- [EXERCISE DIRECTIONS]: The answer must be an exact copy of the lines from the one containing "brown goblet: 2 -> 0" through the last line of the records, with the pictures left out.

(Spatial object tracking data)
——
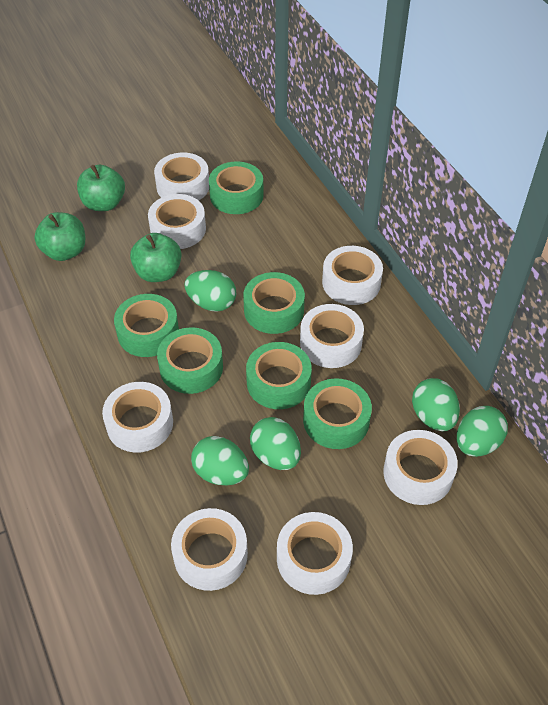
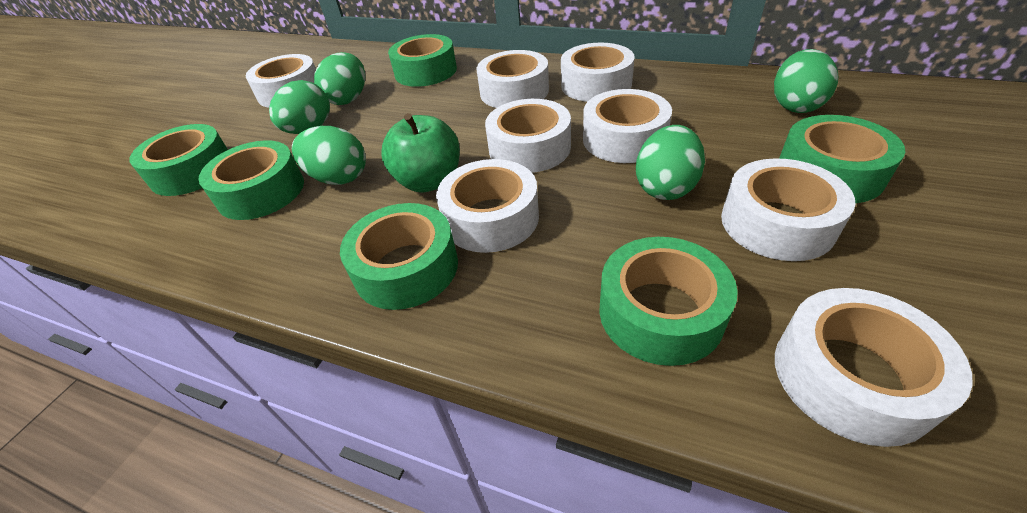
green apple: 3 -> 1

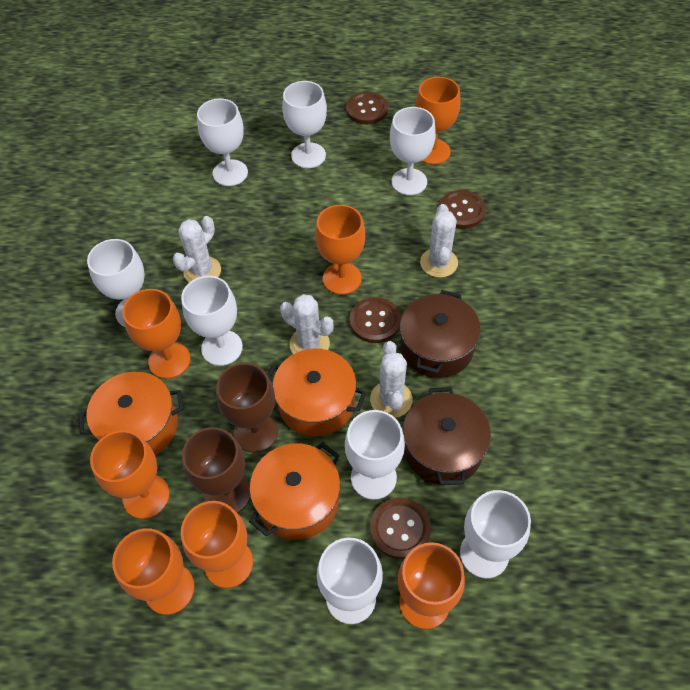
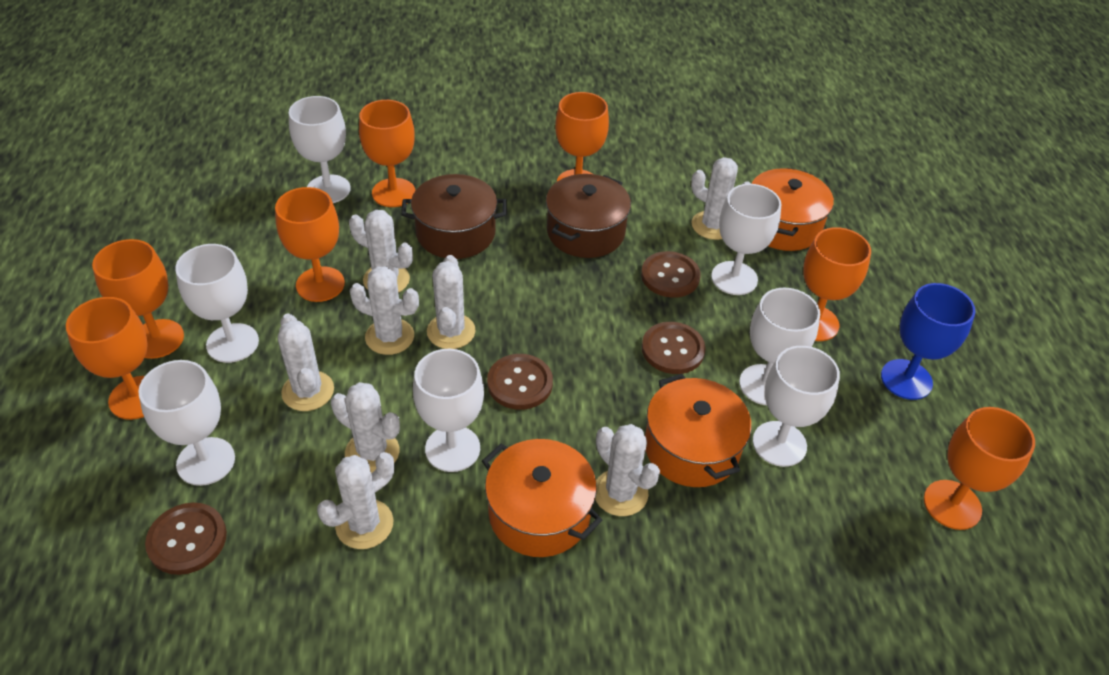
blue goblet: 0 -> 1
brown goblet: 2 -> 0
white cactus: 4 -> 8
white goblet: 8 -> 7

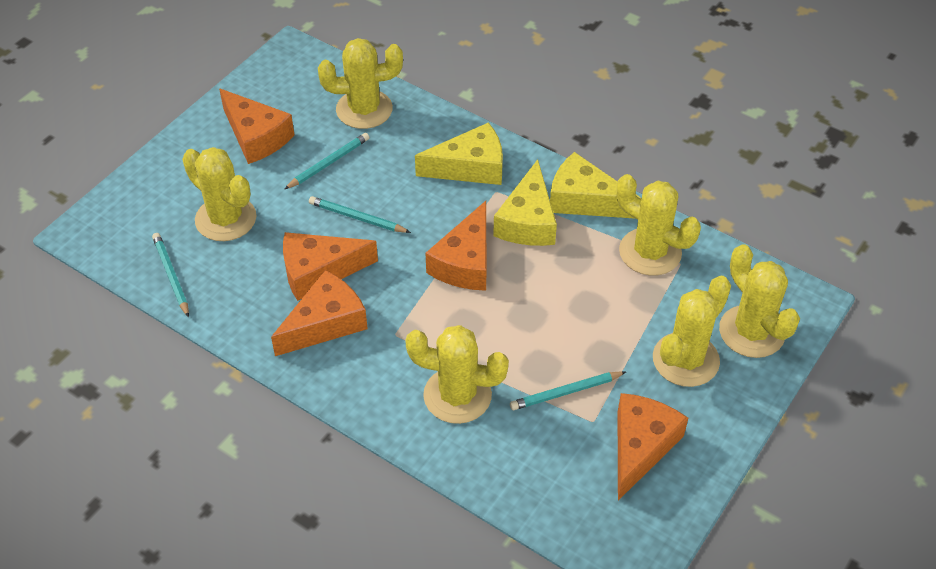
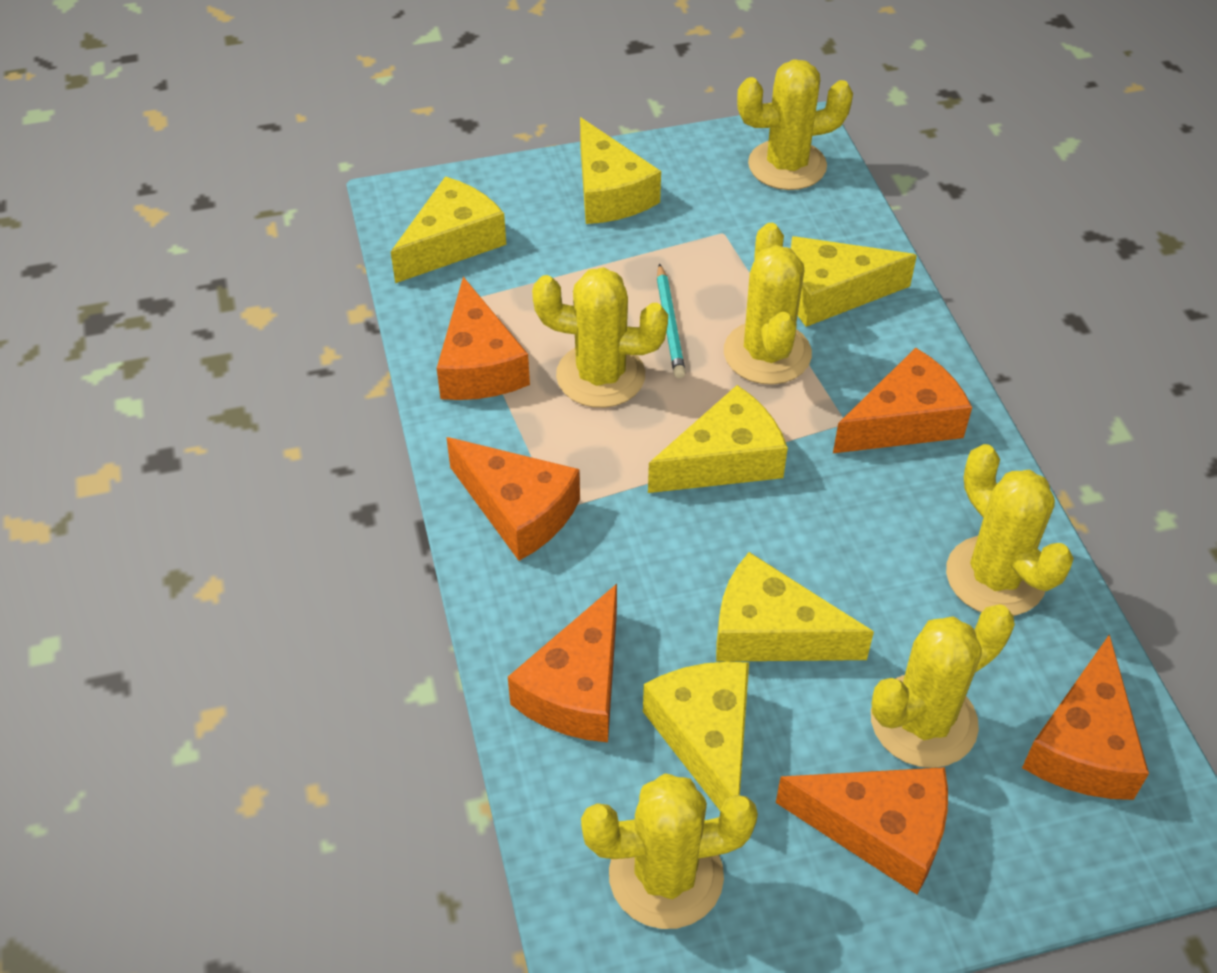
orange cheese: 5 -> 6
turquoise pencil: 4 -> 1
yellow cheese: 3 -> 6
——
- [RESPONSE AREA]:
brown goblet: 2 -> 0
white cactus: 4 -> 8
white goblet: 8 -> 7

orange cheese: 5 -> 6
turquoise pencil: 4 -> 1
yellow cheese: 3 -> 6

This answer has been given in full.